▸ Work request:
Go through the entries below and print, exactly, the lines starting at the one with "camera: 25 degrees left, 0 degrees up" and ending at the one with "(815, 241) = (740, 383): grey", keeping both ends and no others.

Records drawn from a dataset
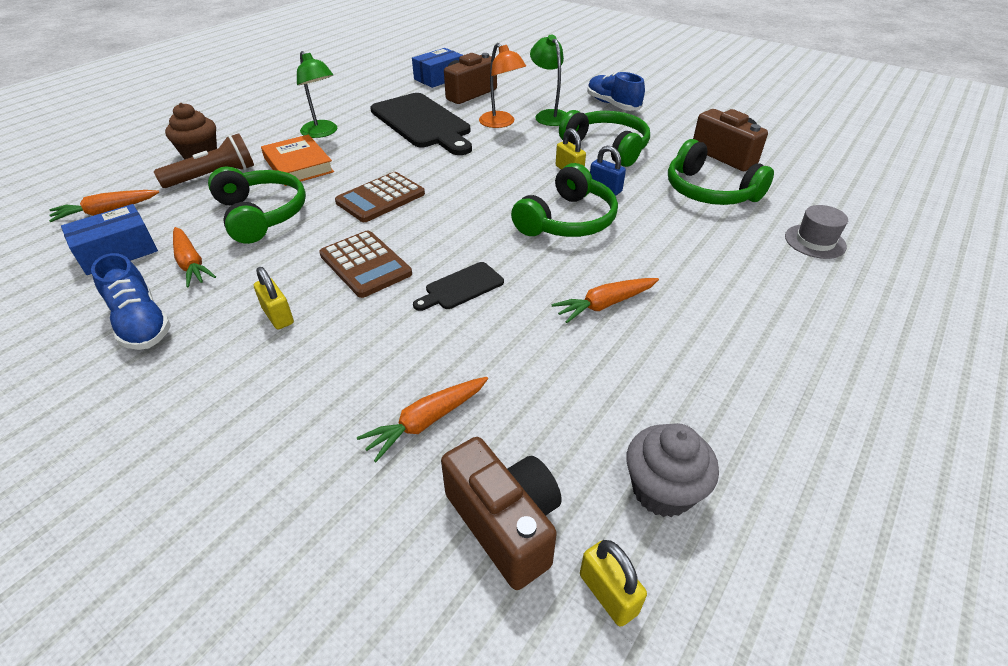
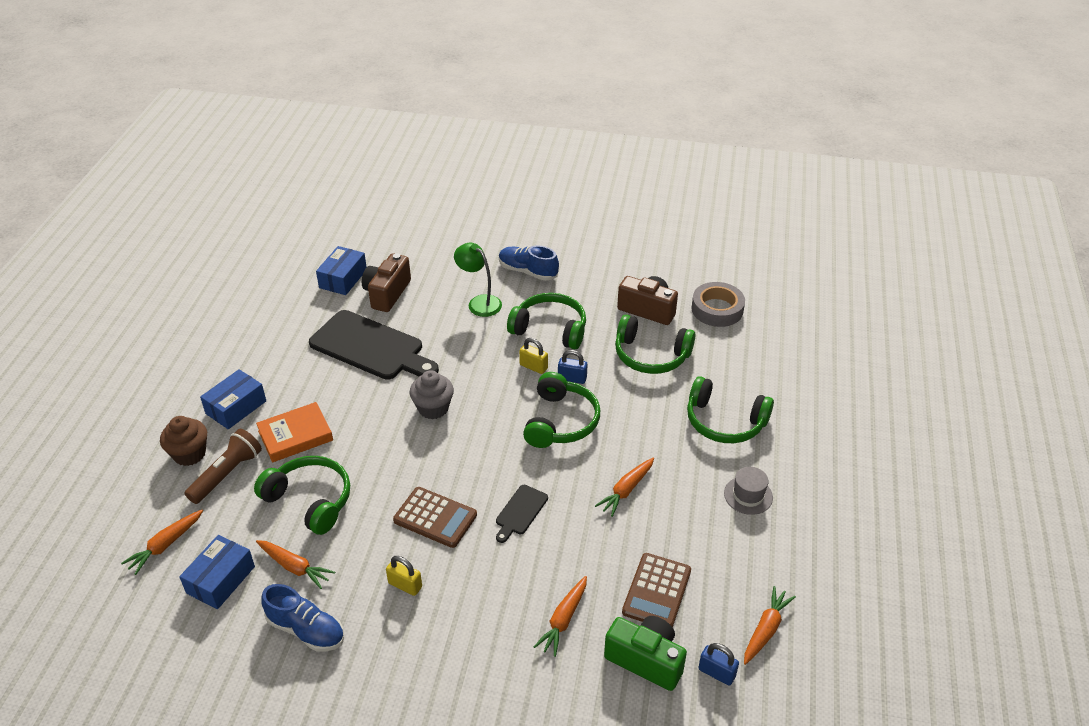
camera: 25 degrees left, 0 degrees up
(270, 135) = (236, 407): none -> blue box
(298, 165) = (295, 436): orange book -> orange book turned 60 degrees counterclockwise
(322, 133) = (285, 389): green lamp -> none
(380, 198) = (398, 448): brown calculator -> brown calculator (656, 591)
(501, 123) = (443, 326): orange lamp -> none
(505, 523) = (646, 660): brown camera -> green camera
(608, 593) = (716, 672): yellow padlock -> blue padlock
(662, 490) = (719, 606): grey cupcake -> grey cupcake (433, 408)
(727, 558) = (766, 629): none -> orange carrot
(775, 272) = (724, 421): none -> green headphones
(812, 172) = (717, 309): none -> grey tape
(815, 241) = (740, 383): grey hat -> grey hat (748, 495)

---

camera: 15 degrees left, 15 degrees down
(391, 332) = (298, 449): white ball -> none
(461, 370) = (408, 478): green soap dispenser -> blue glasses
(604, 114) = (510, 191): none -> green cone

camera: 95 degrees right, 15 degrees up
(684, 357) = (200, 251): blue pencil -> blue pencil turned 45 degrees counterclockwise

* * *

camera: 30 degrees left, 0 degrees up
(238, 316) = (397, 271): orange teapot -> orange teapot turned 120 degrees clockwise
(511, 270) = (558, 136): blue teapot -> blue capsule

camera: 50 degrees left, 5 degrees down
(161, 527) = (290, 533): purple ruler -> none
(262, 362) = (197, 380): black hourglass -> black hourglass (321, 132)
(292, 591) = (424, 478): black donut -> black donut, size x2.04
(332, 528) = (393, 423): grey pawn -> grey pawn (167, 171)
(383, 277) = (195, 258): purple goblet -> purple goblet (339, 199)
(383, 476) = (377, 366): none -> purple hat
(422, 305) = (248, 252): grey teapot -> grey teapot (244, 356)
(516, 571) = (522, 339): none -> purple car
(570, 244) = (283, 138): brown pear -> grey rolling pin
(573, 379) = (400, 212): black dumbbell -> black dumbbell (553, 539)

▸ Response for this exercise:
camera: 25 degrees left, 0 degrees up
(270, 135) = (236, 407): none -> blue box
(298, 165) = (295, 436): orange book -> orange book turned 60 degrees counterclockwise
(322, 133) = (285, 389): green lamp -> none
(380, 198) = (398, 448): brown calculator -> brown calculator (656, 591)
(501, 123) = (443, 326): orange lamp -> none
(505, 523) = (646, 660): brown camera -> green camera
(608, 593) = (716, 672): yellow padlock -> blue padlock
(662, 490) = (719, 606): grey cupcake -> grey cupcake (433, 408)
(727, 558) = (766, 629): none -> orange carrot
(775, 272) = (724, 421): none -> green headphones
(812, 172) = (717, 309): none -> grey tape
(815, 241) = (740, 383): grey hat -> grey hat (748, 495)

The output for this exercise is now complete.